● EXERCISE DETAILS: Output each record verbatim, with pictures left out.

═══ DATA ═══

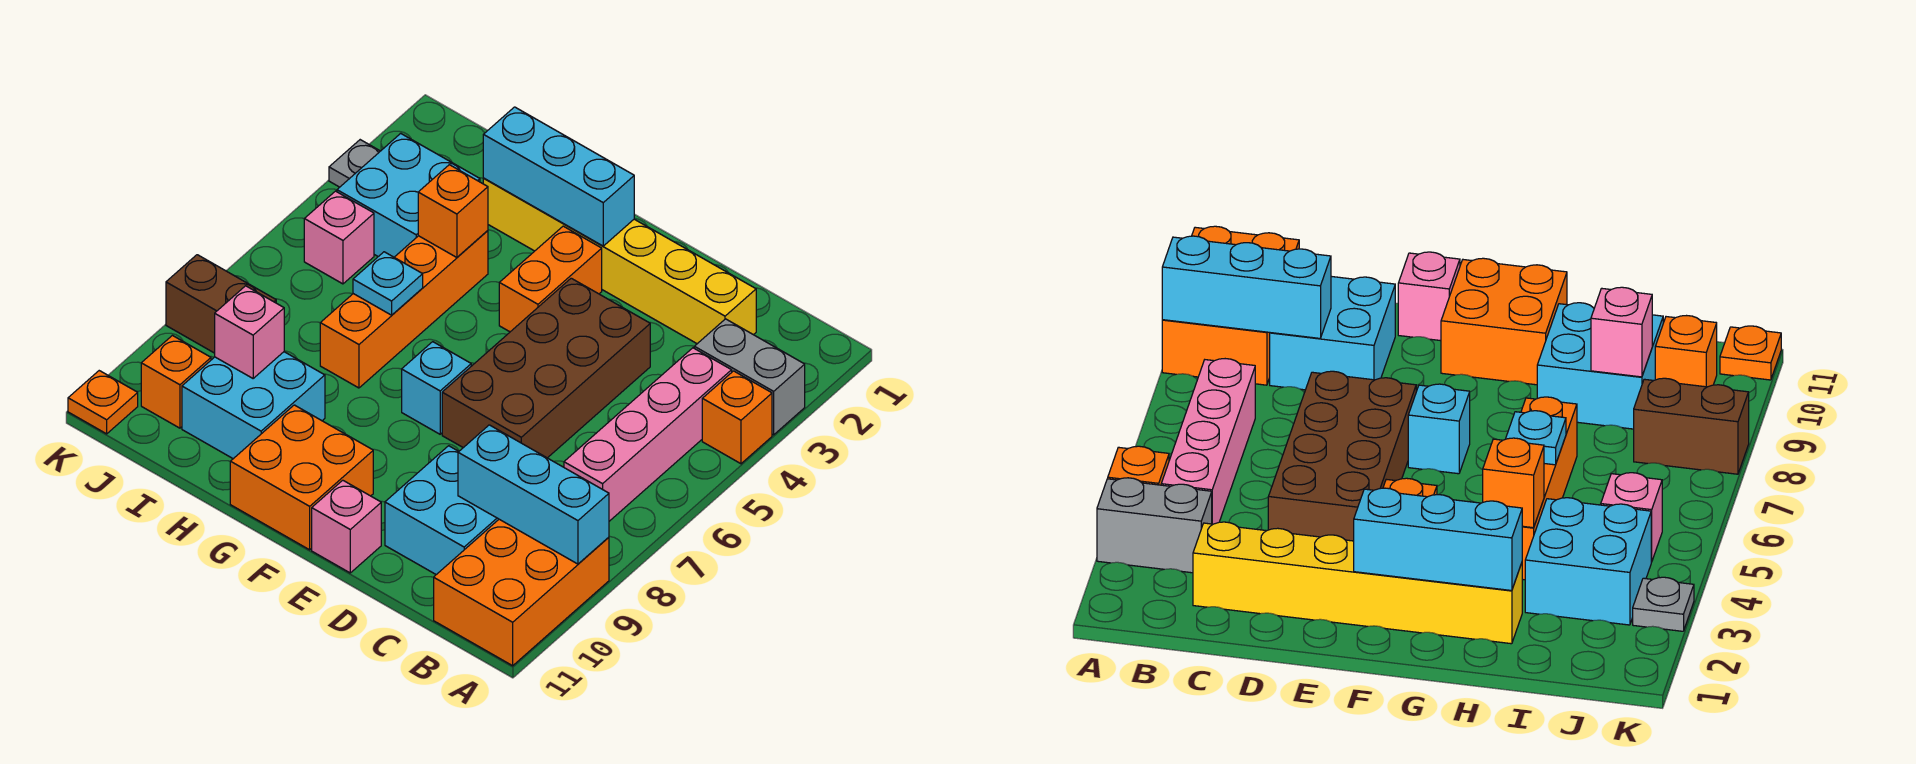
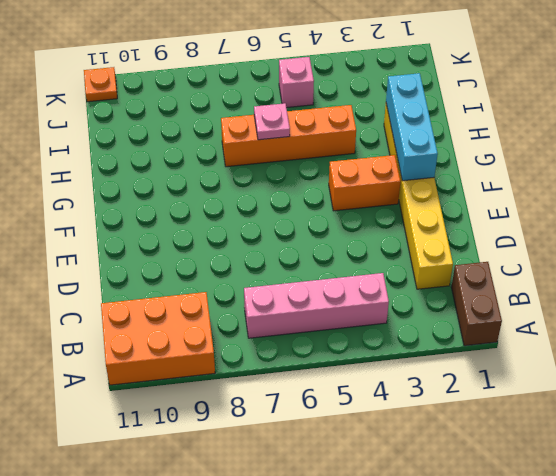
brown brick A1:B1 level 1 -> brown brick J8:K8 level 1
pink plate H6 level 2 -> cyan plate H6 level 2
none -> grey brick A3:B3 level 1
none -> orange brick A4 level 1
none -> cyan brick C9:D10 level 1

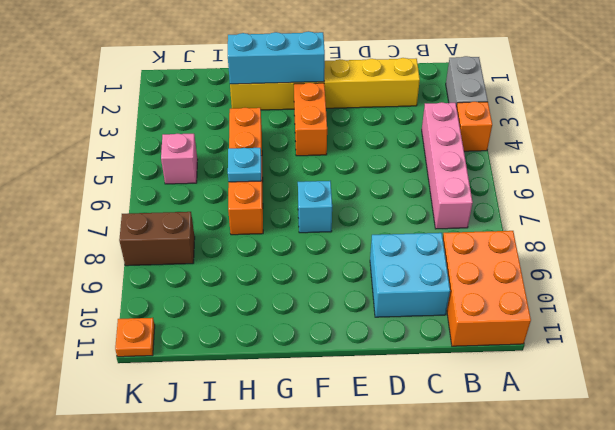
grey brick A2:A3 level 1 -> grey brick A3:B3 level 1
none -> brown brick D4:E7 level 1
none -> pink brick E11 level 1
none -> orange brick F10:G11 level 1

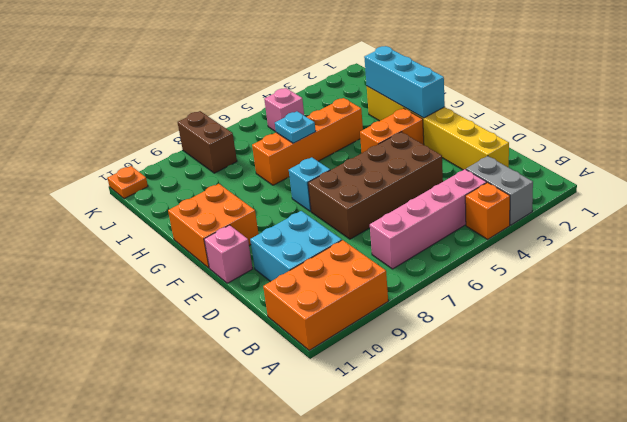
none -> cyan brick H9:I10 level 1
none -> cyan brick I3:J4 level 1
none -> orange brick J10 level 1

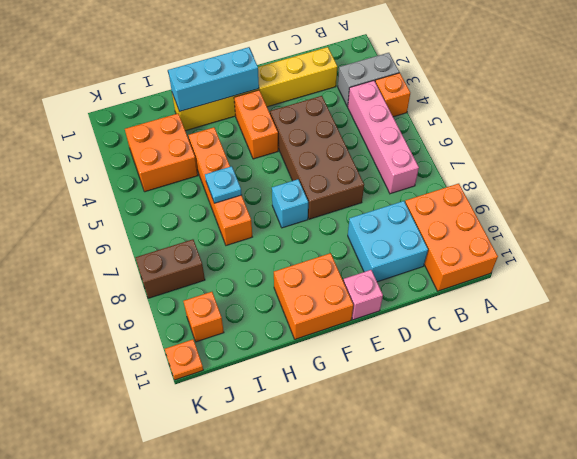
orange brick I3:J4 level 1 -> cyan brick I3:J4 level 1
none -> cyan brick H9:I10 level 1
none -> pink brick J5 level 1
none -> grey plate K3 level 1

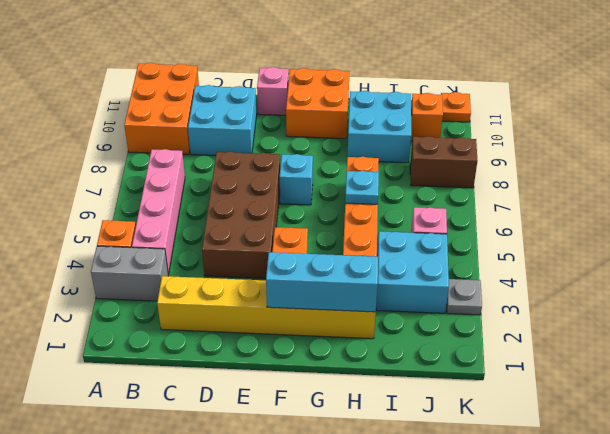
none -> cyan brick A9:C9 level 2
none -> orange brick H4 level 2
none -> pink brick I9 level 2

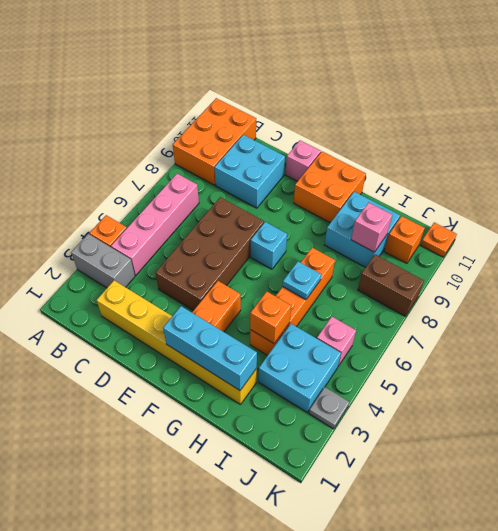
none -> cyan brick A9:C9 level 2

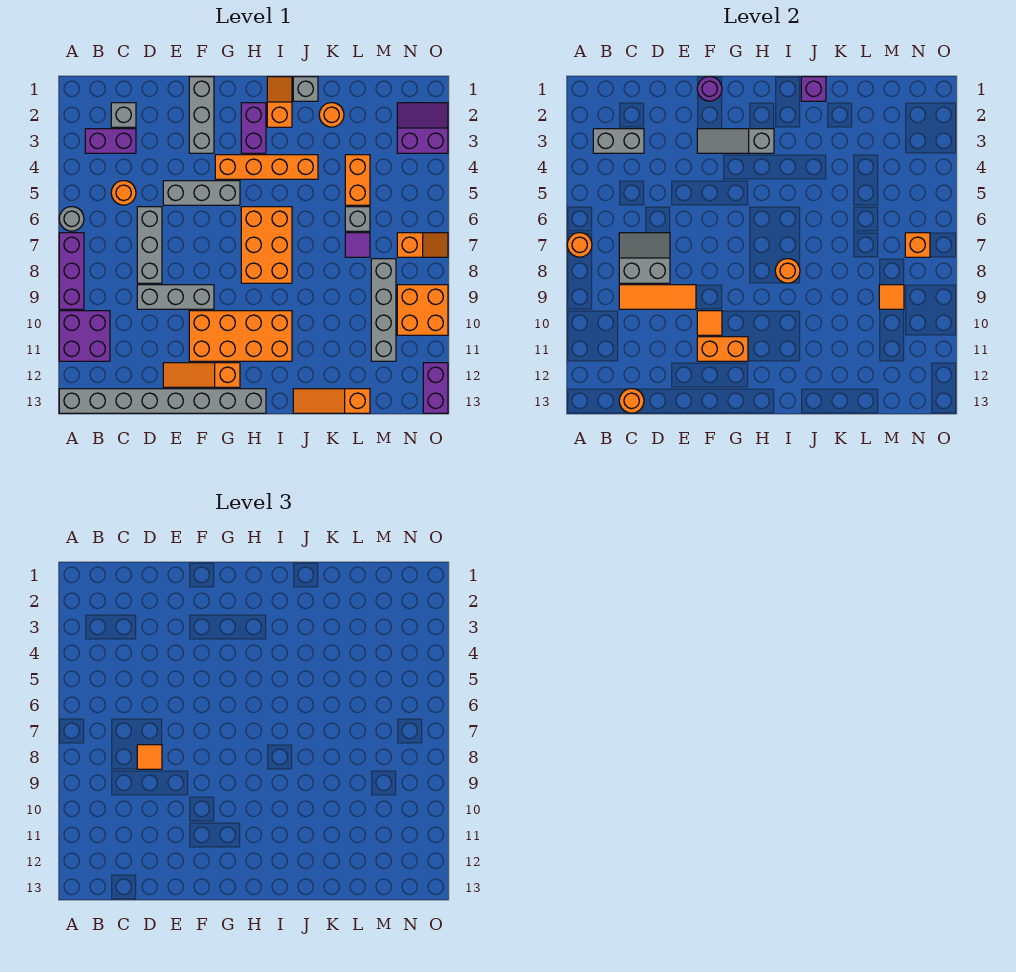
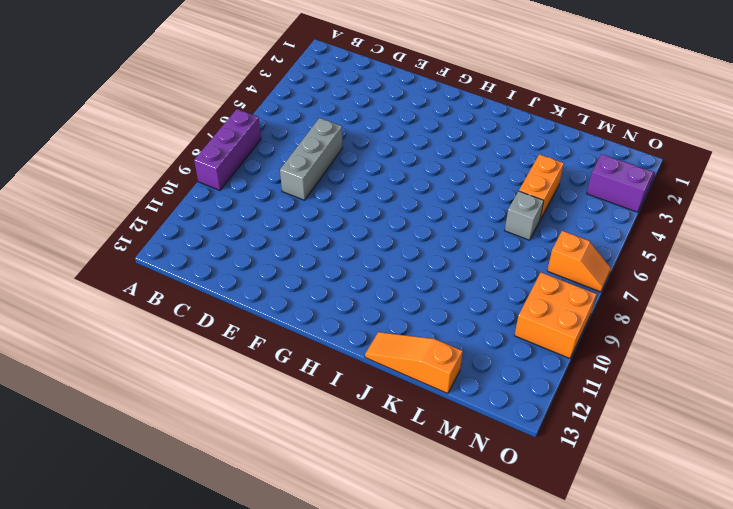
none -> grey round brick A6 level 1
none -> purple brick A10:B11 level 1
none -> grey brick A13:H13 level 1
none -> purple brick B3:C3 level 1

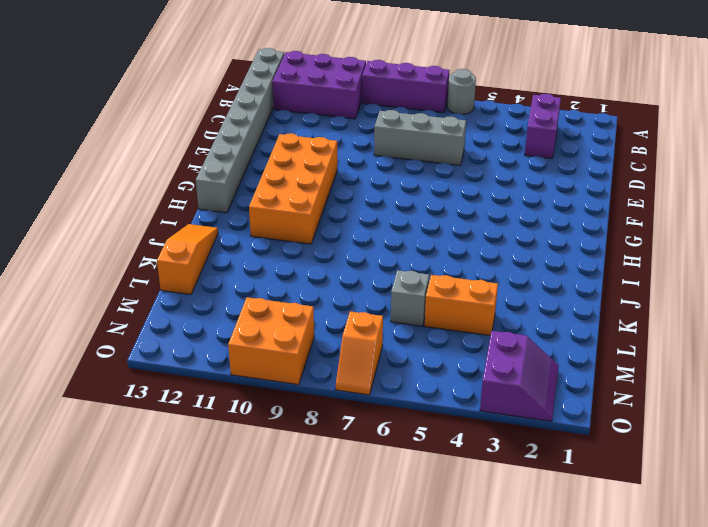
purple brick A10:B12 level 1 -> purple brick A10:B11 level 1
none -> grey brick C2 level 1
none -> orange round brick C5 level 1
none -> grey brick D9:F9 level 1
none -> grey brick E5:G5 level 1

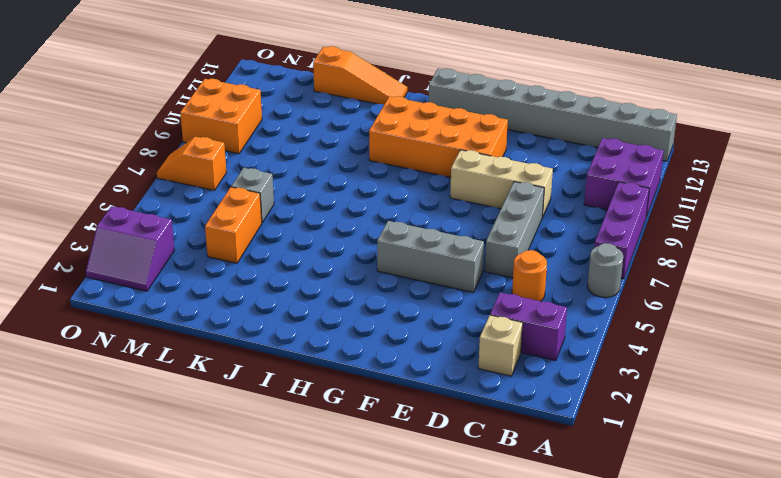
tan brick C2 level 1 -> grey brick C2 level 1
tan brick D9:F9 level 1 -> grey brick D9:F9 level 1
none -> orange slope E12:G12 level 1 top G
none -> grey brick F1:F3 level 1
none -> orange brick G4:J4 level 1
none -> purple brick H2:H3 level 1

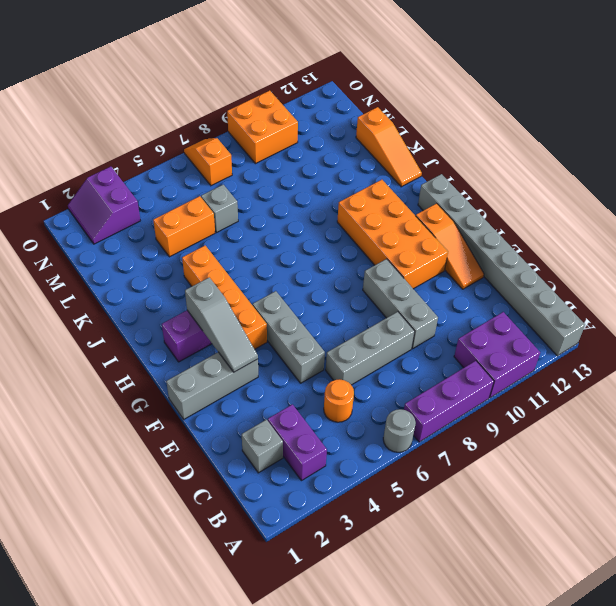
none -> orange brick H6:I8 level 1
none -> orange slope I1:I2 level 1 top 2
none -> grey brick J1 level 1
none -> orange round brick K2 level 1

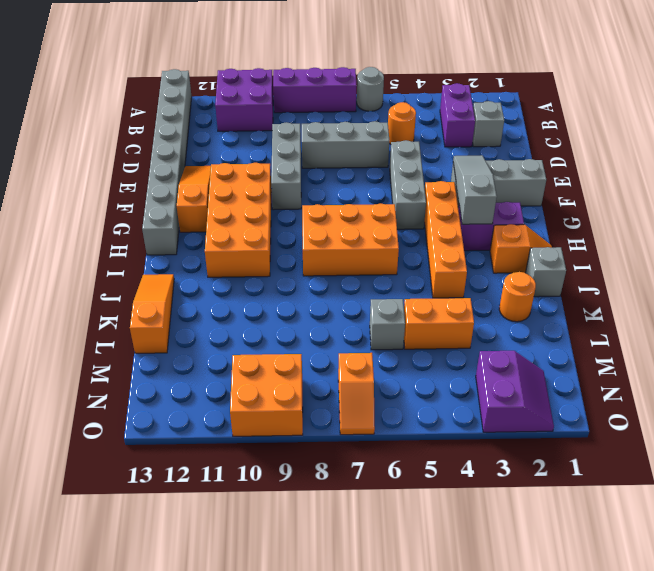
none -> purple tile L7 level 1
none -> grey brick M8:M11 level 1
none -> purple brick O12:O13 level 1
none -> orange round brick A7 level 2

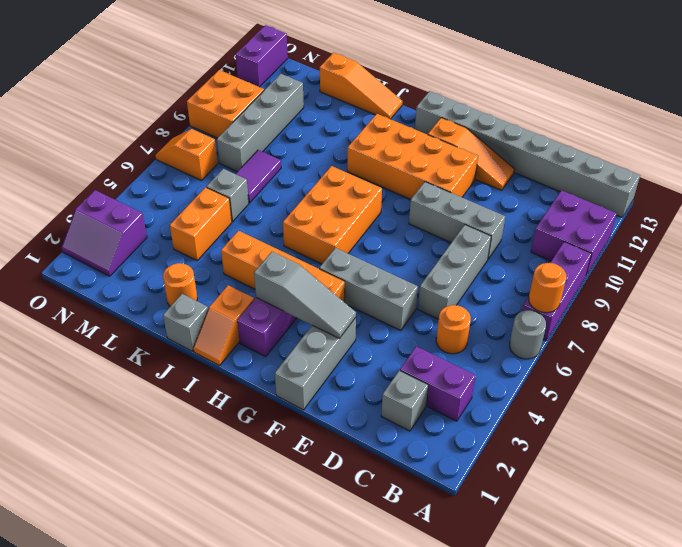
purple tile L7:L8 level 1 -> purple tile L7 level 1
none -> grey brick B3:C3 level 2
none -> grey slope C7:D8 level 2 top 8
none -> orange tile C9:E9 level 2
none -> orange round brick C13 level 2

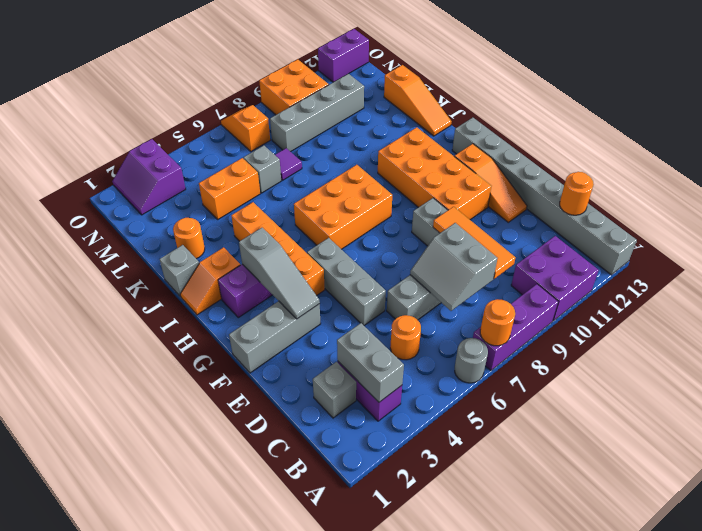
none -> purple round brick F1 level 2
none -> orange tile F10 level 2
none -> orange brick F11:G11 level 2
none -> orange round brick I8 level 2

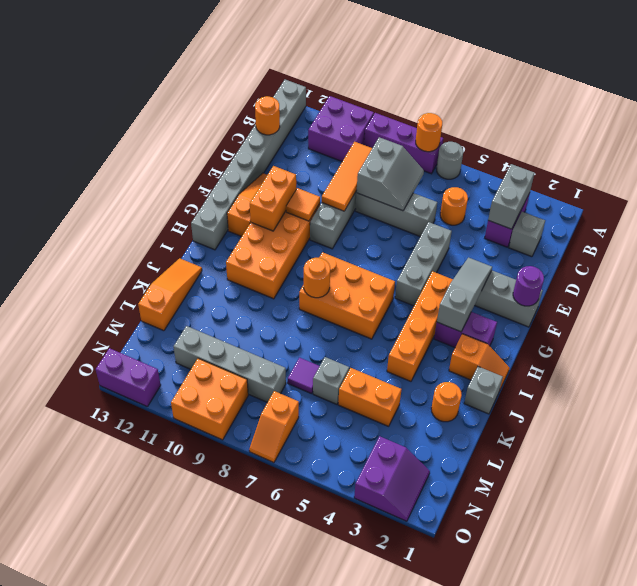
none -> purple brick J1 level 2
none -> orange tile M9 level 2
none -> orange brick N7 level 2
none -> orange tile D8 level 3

═══

● SOLUTION:
brown brick A1:B1 level 1 -> brown brick J8:K8 level 1
pink plate H6 level 2 -> cyan plate H6 level 2
none -> grey brick A3:B3 level 1
none -> orange brick A4 level 1
none -> cyan brick C9:D10 level 1

grey brick A2:A3 level 1 -> grey brick A3:B3 level 1
none -> brown brick D4:E7 level 1
none -> pink brick E11 level 1
none -> orange brick F10:G11 level 1

none -> cyan brick H9:I10 level 1
none -> cyan brick I3:J4 level 1
none -> orange brick J10 level 1

orange brick I3:J4 level 1 -> cyan brick I3:J4 level 1
none -> cyan brick H9:I10 level 1
none -> pink brick J5 level 1
none -> grey plate K3 level 1

none -> cyan brick A9:C9 level 2
none -> orange brick H4 level 2
none -> pink brick I9 level 2

none -> cyan brick A9:C9 level 2

none -> grey round brick A6 level 1
none -> purple brick A10:B11 level 1
none -> grey brick A13:H13 level 1
none -> purple brick B3:C3 level 1

purple brick A10:B12 level 1 -> purple brick A10:B11 level 1
none -> grey brick C2 level 1
none -> orange round brick C5 level 1
none -> grey brick D9:F9 level 1
none -> grey brick E5:G5 level 1

tan brick C2 level 1 -> grey brick C2 level 1
tan brick D9:F9 level 1 -> grey brick D9:F9 level 1
none -> orange slope E12:G12 level 1 top G
none -> grey brick F1:F3 level 1
none -> orange brick G4:J4 level 1
none -> purple brick H2:H3 level 1

none -> orange brick H6:I8 level 1
none -> orange slope I1:I2 level 1 top 2
none -> grey brick J1 level 1
none -> orange round brick K2 level 1

none -> purple tile L7 level 1
none -> grey brick M8:M11 level 1
none -> purple brick O12:O13 level 1
none -> orange round brick A7 level 2

purple tile L7:L8 level 1 -> purple tile L7 level 1
none -> grey brick B3:C3 level 2
none -> grey slope C7:D8 level 2 top 8
none -> orange tile C9:E9 level 2
none -> orange round brick C13 level 2

none -> purple round brick F1 level 2
none -> orange tile F10 level 2
none -> orange brick F11:G11 level 2
none -> orange round brick I8 level 2

none -> purple brick J1 level 2
none -> orange tile M9 level 2
none -> orange brick N7 level 2
none -> orange tile D8 level 3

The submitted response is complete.